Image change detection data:
□ □ □ □ □ □ □
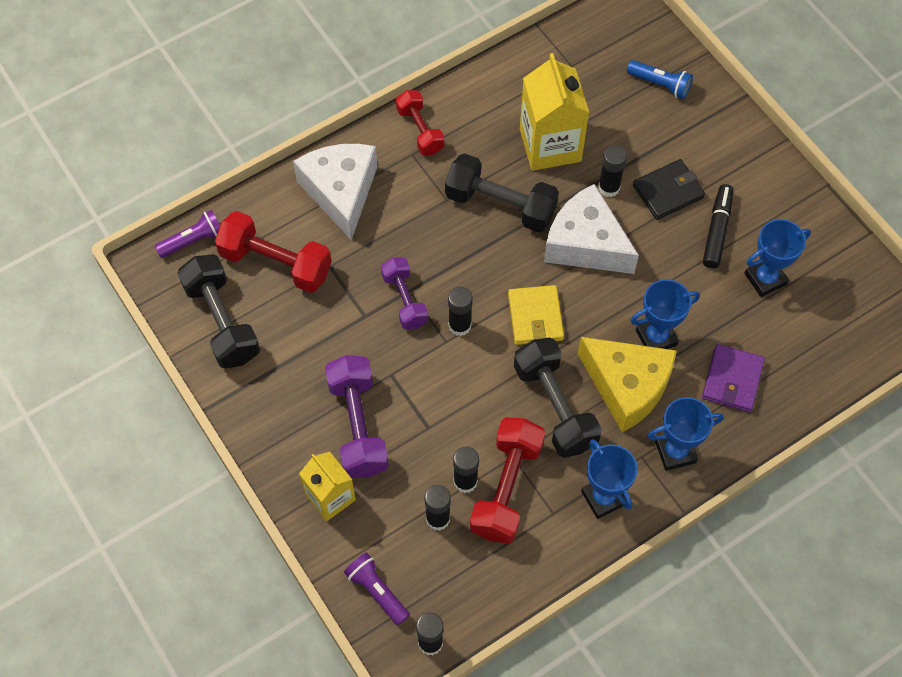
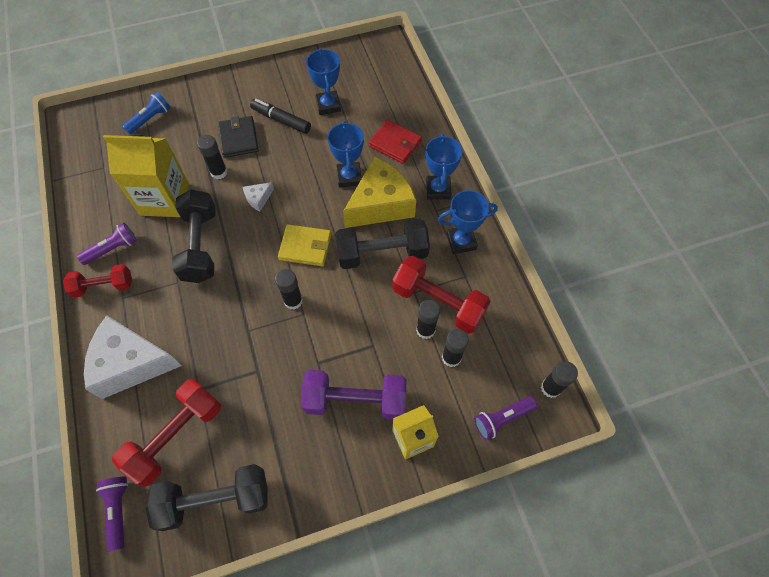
camera: 75 degrees left, 0 degrees up
(404, 300) = (255, 336): purple dumbbell -> none
(468, 120) = (113, 249): none -> purple flashlight
(500, 205) = (200, 245): black dumbbell -> black dumbbell turned 45 degrees counterclockwise
(586, 244) = (258, 198): white cheese -> white cheese, size x0.42
(732, 380) = (395, 143): purple wallet -> red wallet

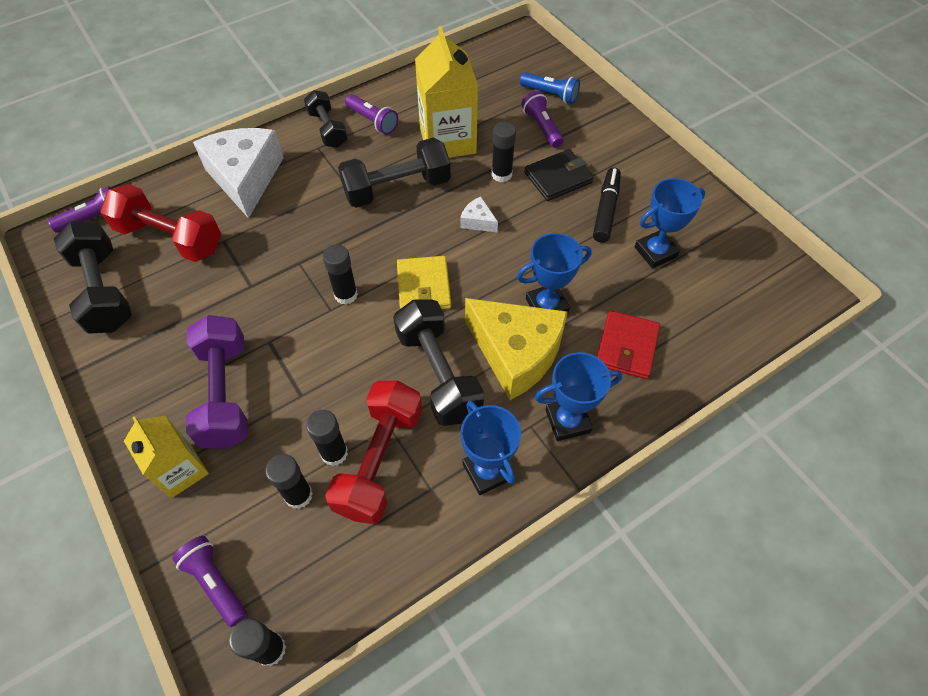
camera: 75 degrees right, 5 degrees down
(104, 286) = (327, 129): red dumbbell -> black dumbbell
(182, 134) = (542, 127): none -> purple flashlight

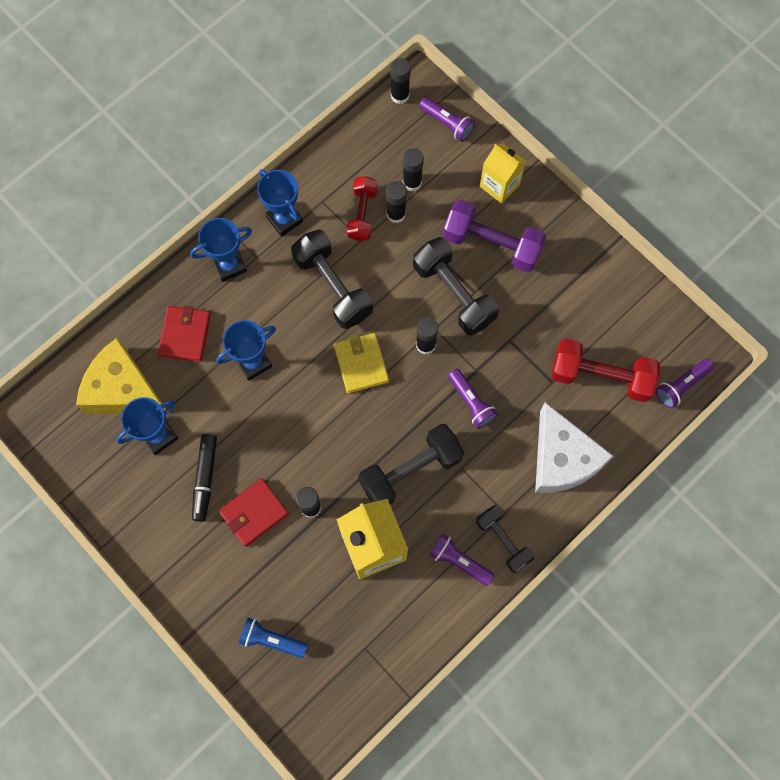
camera: 170 degrees right, 15 degrees up
(104, 291) = (630, 314): black dumbbell -> black dumbbell (453, 294)
(225, 393) = (492, 244): purple dumbbell -> purple dumbbell turned 45 degrees counterclockwise
(379, 461) = (362, 214): red dumbbell -> red dumbbell, size x0.63
(478, 221) = (325, 444): white cheese -> none
(516, 353) = (274, 314): yellow cheese -> yellow cheese (123, 389)
(542, 127) = (276, 584): purple flashlight -> purple flashlight (471, 402)
(558, 178) = (254, 513): black wallet -> red wallet

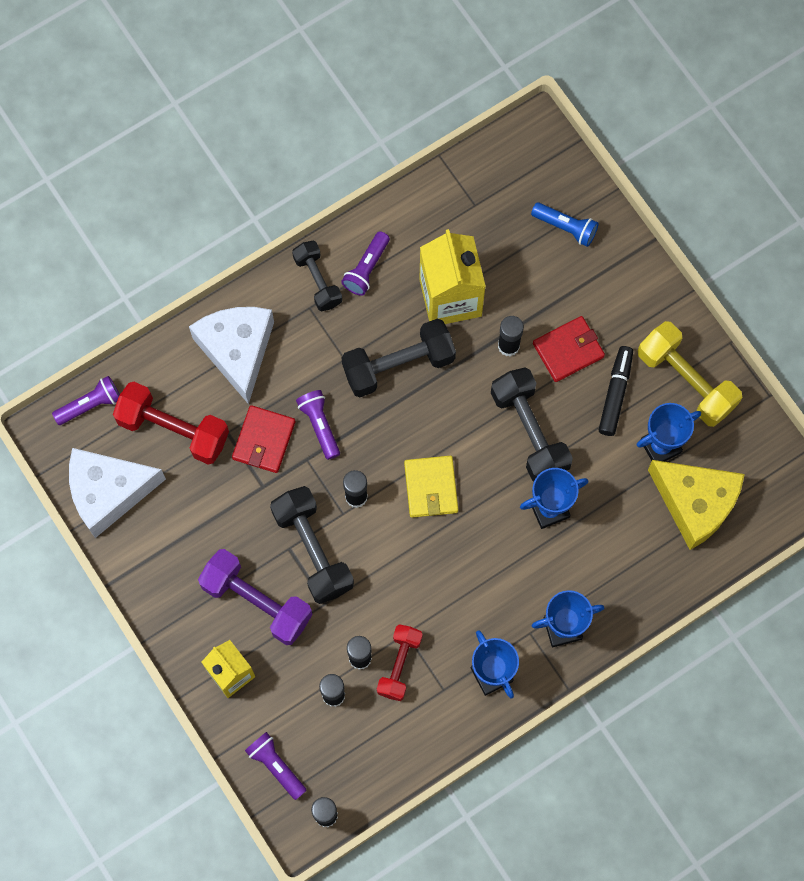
camera: 170 degrees left, 0 degrees up
(140, 502) = (686, 381): none -> yellow dumbbell
(185, 335) = (621, 554): red wallet -> red wallet (264, 440)
(333, 287) = (447, 582): black dumbbell -> black dumbbell (529, 431)
(459, 561) = (366, 269): purple flashlight -> purple flashlight turned 75 degrees clockwise
(642, 312) = (109, 492): none -> white cheese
□ □ □ □ □ □ □
WHAT TO WORK ON: Leave the pictures out and print the records above exactly as they stand.

ANSWER SECTION:
camera: 75 degrees left, 0 degrees up
(404, 300) = (255, 336): purple dumbbell -> none
(468, 120) = (113, 249): none -> purple flashlight
(500, 205) = (200, 245): black dumbbell -> black dumbbell turned 45 degrees counterclockwise
(586, 244) = (258, 198): white cheese -> white cheese, size x0.42
(732, 380) = (395, 143): purple wallet -> red wallet

camera: 75 degrees right, 5 degrees down
(104, 286) = (327, 129): red dumbbell -> black dumbbell
(182, 134) = (542, 127): none -> purple flashlight

camera: 170 degrees right, 15 degrees up
(104, 291) = (630, 314): black dumbbell -> black dumbbell (453, 294)
(225, 393) = (492, 244): purple dumbbell -> purple dumbbell turned 45 degrees counterclockwise
(379, 461) = (362, 214): red dumbbell -> red dumbbell, size x0.63
(478, 221) = (325, 444): white cheese -> none
(516, 353) = (274, 314): yellow cheese -> yellow cheese (123, 389)
(542, 127) = (276, 584): purple flashlight -> purple flashlight (471, 402)
(558, 178) = (254, 513): black wallet -> red wallet

camera: 170 degrees left, 0 degrees up
(140, 502) = (686, 381): none -> yellow dumbbell
(185, 335) = (621, 554): red wallet -> red wallet (264, 440)
(333, 287) = (447, 582): black dumbbell -> black dumbbell (529, 431)
(459, 561) = (366, 269): purple flashlight -> purple flashlight turned 75 degrees clockwise
(642, 312) = (109, 492): none -> white cheese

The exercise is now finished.